An exact copy of all the data is required, with pictures left out.

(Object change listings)
= Beginning of Section =

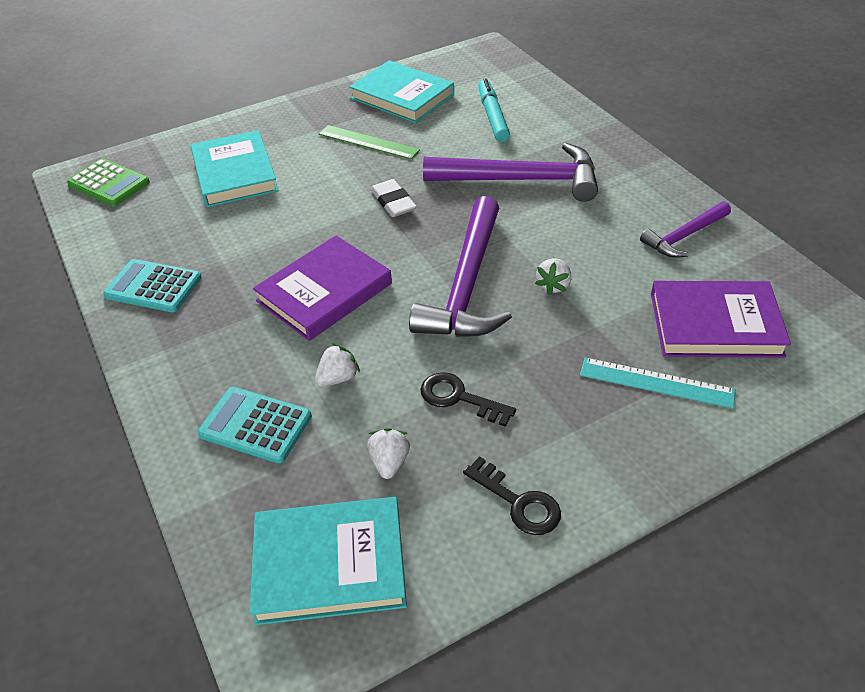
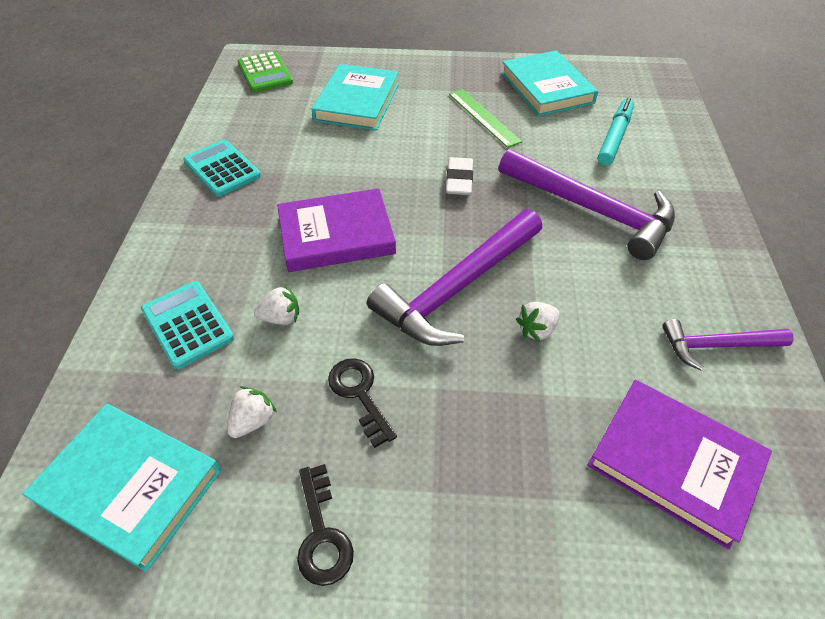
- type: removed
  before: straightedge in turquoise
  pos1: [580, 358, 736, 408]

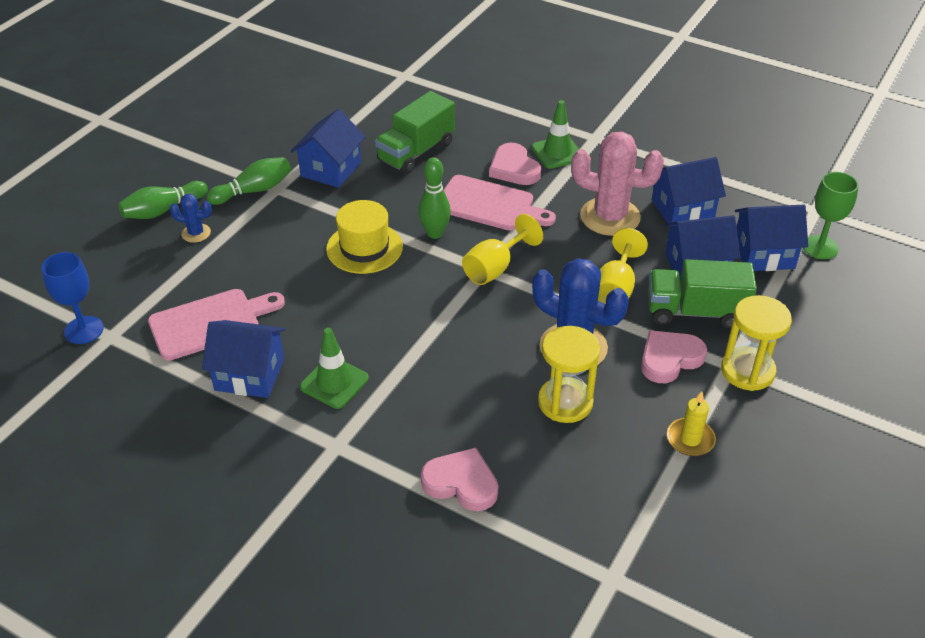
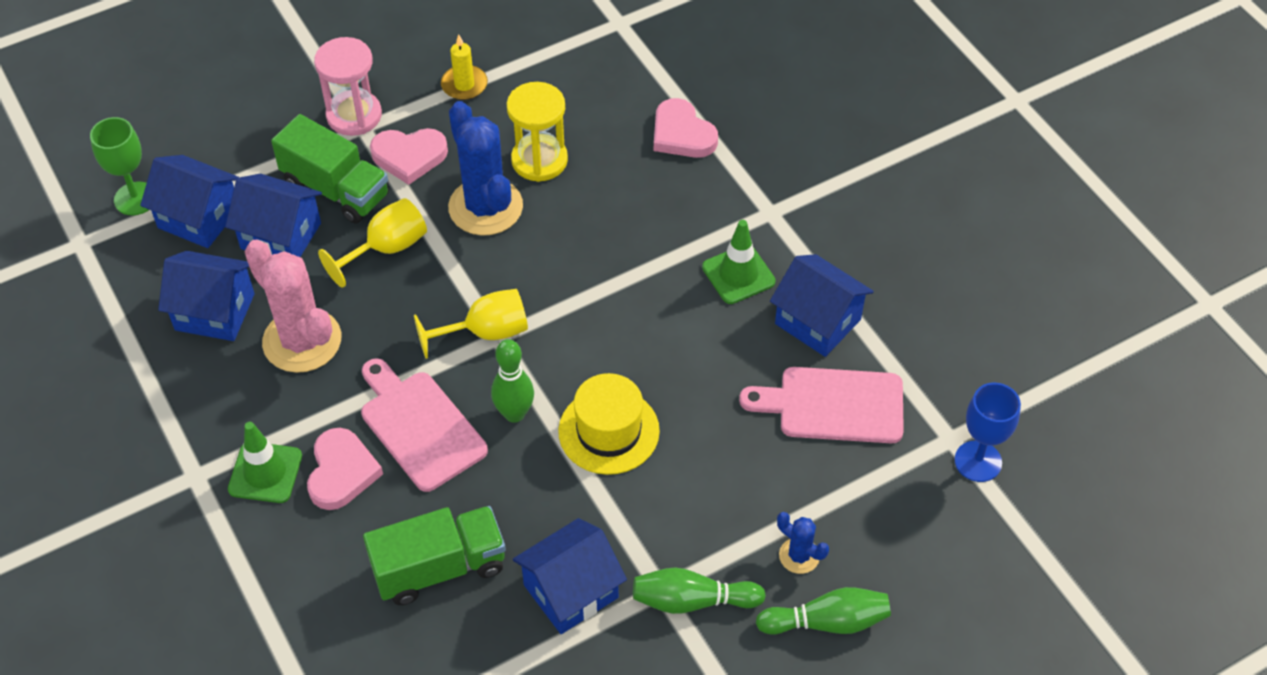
- type: recoloured
  before: sandglass in bright yellow
  after: sandglass in pink
  pos1: [721, 295, 792, 391]
  pos2: [314, 37, 382, 136]

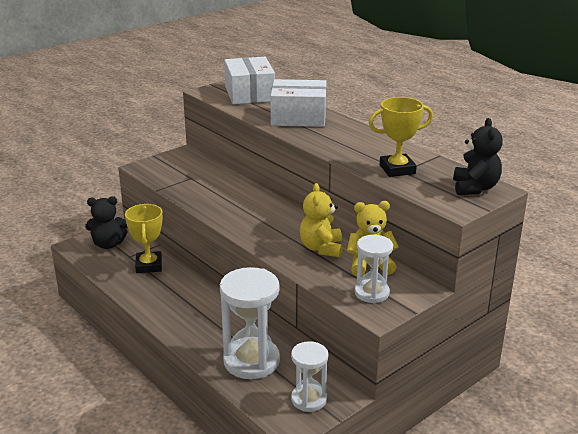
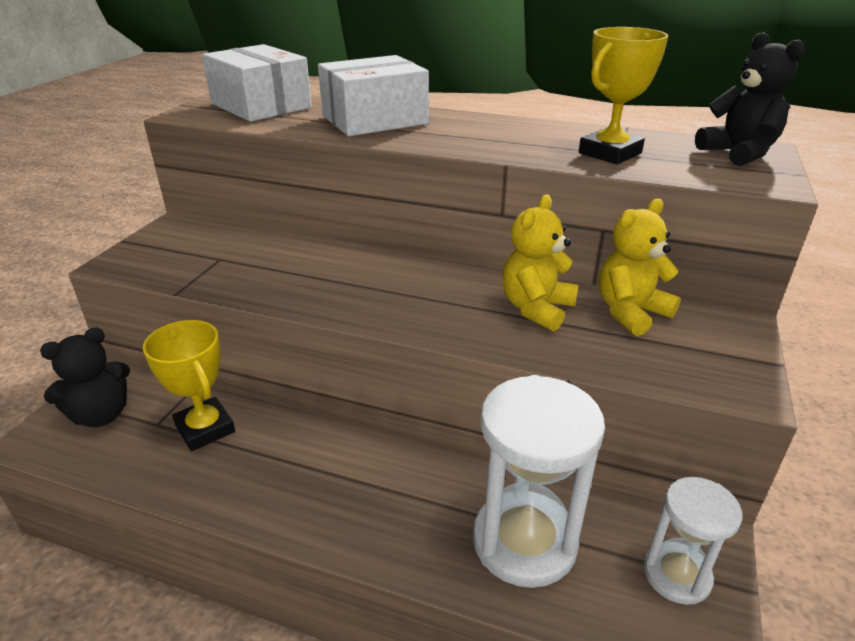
- type: turned
  before: stuffed bear in bright yellow
  pos1: [300, 183, 343, 257]
  pos2: [502, 195, 578, 331]
  turn: 60
- type: removed
  before: sandglass in white
  pos1: [355, 235, 393, 303]

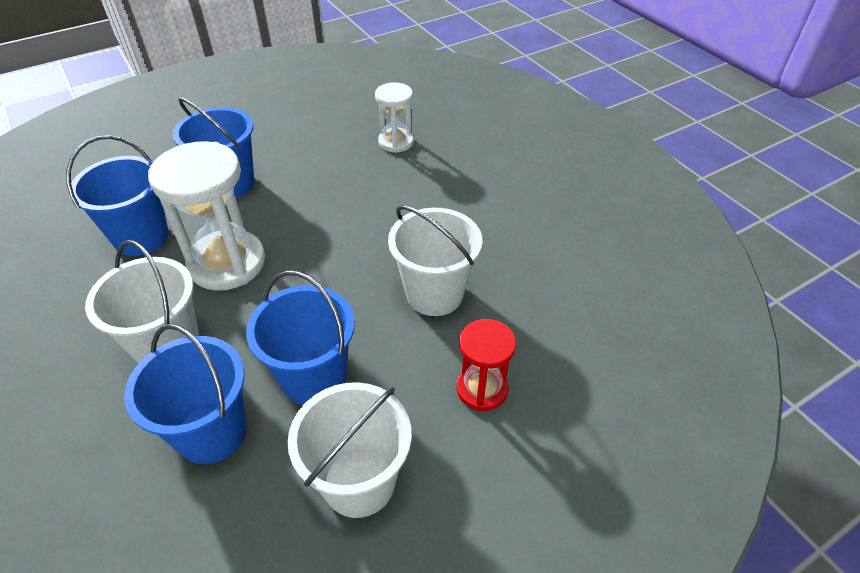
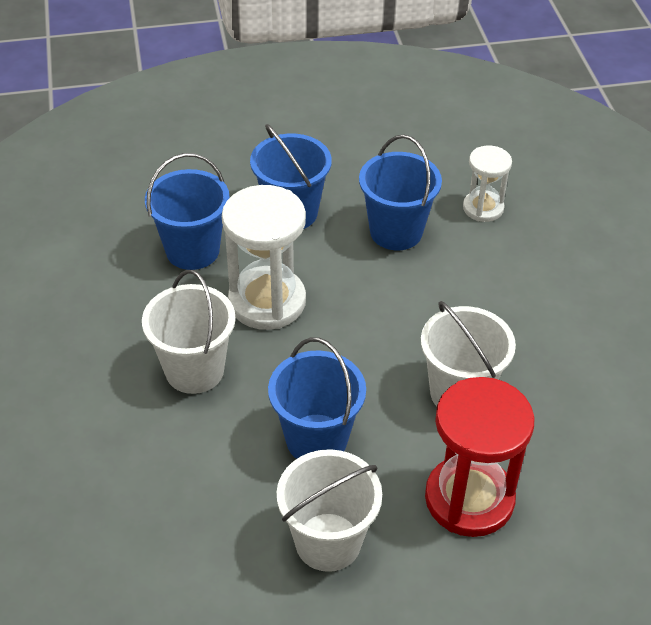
- type: moved
  before: pail in royal blue
  pos1: [124, 323, 247, 464]
  pos2: [359, 135, 442, 250]
- type: resized
  before: sandglass in scarlet
  pos1: [457, 319, 516, 411]
  pos2: [425, 377, 534, 537]
  scale: 1.75

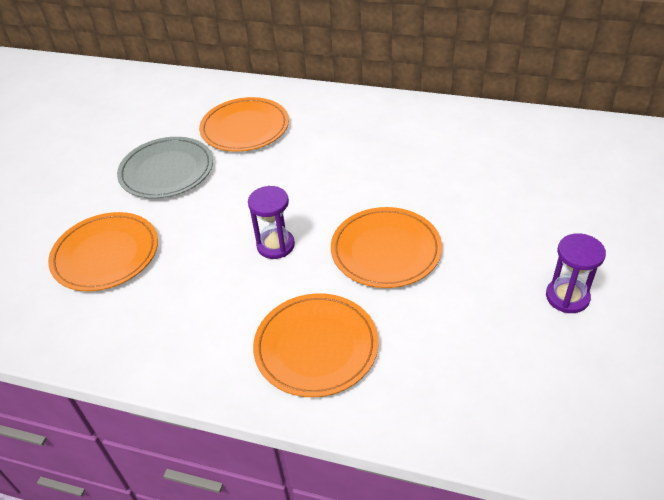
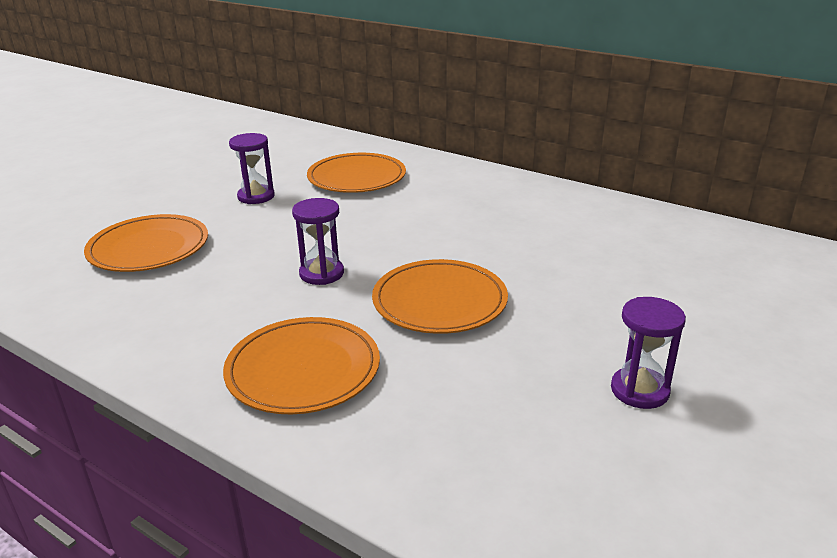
- type: replaced
  before: plate in ash-grey
  after: sandglass in royal purple
  pos1: [117, 137, 213, 199]
  pos2: [229, 133, 275, 204]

= End of Section =

ANSWER:
- type: removed
  before: straightedge in turquoise
  pos1: [580, 358, 736, 408]

- type: recoloured
  before: sandglass in bright yellow
  after: sandglass in pink
  pos1: [721, 295, 792, 391]
  pos2: [314, 37, 382, 136]

- type: turned
  before: stuffed bear in bright yellow
  pos1: [300, 183, 343, 257]
  pos2: [502, 195, 578, 331]
  turn: 60
- type: removed
  before: sandglass in white
  pos1: [355, 235, 393, 303]

- type: moved
  before: pail in royal blue
  pos1: [124, 323, 247, 464]
  pos2: [359, 135, 442, 250]
- type: resized
  before: sandglass in scarlet
  pos1: [457, 319, 516, 411]
  pos2: [425, 377, 534, 537]
  scale: 1.75

- type: replaced
  before: plate in ash-grey
  after: sandglass in royal purple
  pos1: [117, 137, 213, 199]
  pos2: [229, 133, 275, 204]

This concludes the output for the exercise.